### Directions
Transcribe, without alteration, only the lines from the one containing "turquoise ruler: 2 -> 3" through the last line of the material, both ends included.

[Data supplied — start]

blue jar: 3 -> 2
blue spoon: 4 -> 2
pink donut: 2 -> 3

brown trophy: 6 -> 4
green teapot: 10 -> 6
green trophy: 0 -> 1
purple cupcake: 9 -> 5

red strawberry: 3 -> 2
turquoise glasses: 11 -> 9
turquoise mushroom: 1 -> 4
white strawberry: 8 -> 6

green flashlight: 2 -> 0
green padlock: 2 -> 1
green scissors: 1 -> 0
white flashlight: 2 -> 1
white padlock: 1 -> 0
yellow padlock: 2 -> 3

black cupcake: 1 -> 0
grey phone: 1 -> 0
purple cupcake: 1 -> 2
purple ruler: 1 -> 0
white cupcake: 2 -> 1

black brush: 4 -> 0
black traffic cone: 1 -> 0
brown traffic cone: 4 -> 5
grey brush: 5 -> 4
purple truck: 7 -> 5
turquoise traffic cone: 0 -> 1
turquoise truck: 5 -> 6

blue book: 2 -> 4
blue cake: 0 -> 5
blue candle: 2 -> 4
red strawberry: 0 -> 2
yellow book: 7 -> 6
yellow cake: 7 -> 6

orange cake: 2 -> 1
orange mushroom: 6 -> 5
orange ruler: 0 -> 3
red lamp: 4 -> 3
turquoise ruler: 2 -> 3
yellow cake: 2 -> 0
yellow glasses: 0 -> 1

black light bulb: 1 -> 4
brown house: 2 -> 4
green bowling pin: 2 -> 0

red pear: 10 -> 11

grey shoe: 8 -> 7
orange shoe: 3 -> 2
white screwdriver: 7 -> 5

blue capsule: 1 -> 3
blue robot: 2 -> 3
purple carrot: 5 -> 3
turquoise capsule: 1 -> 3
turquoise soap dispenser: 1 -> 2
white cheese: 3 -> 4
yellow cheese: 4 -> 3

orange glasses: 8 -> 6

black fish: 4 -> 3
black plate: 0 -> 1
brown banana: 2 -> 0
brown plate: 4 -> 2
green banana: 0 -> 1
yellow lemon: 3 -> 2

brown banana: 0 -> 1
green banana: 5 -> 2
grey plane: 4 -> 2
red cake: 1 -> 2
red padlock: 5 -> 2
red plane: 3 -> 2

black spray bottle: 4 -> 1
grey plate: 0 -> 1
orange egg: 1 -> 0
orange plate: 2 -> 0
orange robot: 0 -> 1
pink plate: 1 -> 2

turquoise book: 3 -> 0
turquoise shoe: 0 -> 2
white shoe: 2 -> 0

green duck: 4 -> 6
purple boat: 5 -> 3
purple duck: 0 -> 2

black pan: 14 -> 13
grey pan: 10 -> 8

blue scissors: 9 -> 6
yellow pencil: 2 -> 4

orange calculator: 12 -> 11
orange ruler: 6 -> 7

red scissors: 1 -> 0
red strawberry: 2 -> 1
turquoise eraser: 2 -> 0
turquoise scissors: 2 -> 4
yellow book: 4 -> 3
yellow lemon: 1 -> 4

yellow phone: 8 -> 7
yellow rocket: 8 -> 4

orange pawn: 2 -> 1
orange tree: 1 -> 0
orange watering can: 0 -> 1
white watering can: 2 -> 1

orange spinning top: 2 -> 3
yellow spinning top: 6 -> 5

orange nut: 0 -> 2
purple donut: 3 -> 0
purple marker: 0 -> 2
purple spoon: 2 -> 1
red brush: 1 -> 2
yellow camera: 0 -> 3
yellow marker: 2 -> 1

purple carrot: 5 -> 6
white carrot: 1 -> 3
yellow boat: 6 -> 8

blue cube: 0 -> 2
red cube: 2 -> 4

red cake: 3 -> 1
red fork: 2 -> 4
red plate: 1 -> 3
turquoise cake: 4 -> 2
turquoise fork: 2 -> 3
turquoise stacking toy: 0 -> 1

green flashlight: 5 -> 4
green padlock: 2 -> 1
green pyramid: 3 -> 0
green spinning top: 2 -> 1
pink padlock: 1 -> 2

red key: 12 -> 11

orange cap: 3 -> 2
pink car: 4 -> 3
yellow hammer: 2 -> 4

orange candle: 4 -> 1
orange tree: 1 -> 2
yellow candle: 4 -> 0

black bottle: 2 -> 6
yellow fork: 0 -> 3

[Data supplied — finish]

### Answer space
turquoise ruler: 2 -> 3
yellow cake: 2 -> 0
yellow glasses: 0 -> 1

black light bulb: 1 -> 4
brown house: 2 -> 4
green bowling pin: 2 -> 0

red pear: 10 -> 11

grey shoe: 8 -> 7
orange shoe: 3 -> 2
white screwdriver: 7 -> 5

blue capsule: 1 -> 3
blue robot: 2 -> 3
purple carrot: 5 -> 3
turquoise capsule: 1 -> 3
turquoise soap dispenser: 1 -> 2
white cheese: 3 -> 4
yellow cheese: 4 -> 3

orange glasses: 8 -> 6

black fish: 4 -> 3
black plate: 0 -> 1
brown banana: 2 -> 0
brown plate: 4 -> 2
green banana: 0 -> 1
yellow lemon: 3 -> 2

brown banana: 0 -> 1
green banana: 5 -> 2
grey plane: 4 -> 2
red cake: 1 -> 2
red padlock: 5 -> 2
red plane: 3 -> 2

black spray bottle: 4 -> 1
grey plate: 0 -> 1
orange egg: 1 -> 0
orange plate: 2 -> 0
orange robot: 0 -> 1
pink plate: 1 -> 2

turquoise book: 3 -> 0
turquoise shoe: 0 -> 2
white shoe: 2 -> 0

green duck: 4 -> 6
purple boat: 5 -> 3
purple duck: 0 -> 2

black pan: 14 -> 13
grey pan: 10 -> 8

blue scissors: 9 -> 6
yellow pencil: 2 -> 4

orange calculator: 12 -> 11
orange ruler: 6 -> 7

red scissors: 1 -> 0
red strawberry: 2 -> 1
turquoise eraser: 2 -> 0
turquoise scissors: 2 -> 4
yellow book: 4 -> 3
yellow lemon: 1 -> 4

yellow phone: 8 -> 7
yellow rocket: 8 -> 4

orange pawn: 2 -> 1
orange tree: 1 -> 0
orange watering can: 0 -> 1
white watering can: 2 -> 1

orange spinning top: 2 -> 3
yellow spinning top: 6 -> 5

orange nut: 0 -> 2
purple donut: 3 -> 0
purple marker: 0 -> 2
purple spoon: 2 -> 1
red brush: 1 -> 2
yellow camera: 0 -> 3
yellow marker: 2 -> 1

purple carrot: 5 -> 6
white carrot: 1 -> 3
yellow boat: 6 -> 8

blue cube: 0 -> 2
red cube: 2 -> 4

red cake: 3 -> 1
red fork: 2 -> 4
red plate: 1 -> 3
turquoise cake: 4 -> 2
turquoise fork: 2 -> 3
turquoise stacking toy: 0 -> 1

green flashlight: 5 -> 4
green padlock: 2 -> 1
green pyramid: 3 -> 0
green spinning top: 2 -> 1
pink padlock: 1 -> 2

red key: 12 -> 11

orange cap: 3 -> 2
pink car: 4 -> 3
yellow hammer: 2 -> 4

orange candle: 4 -> 1
orange tree: 1 -> 2
yellow candle: 4 -> 0

black bottle: 2 -> 6
yellow fork: 0 -> 3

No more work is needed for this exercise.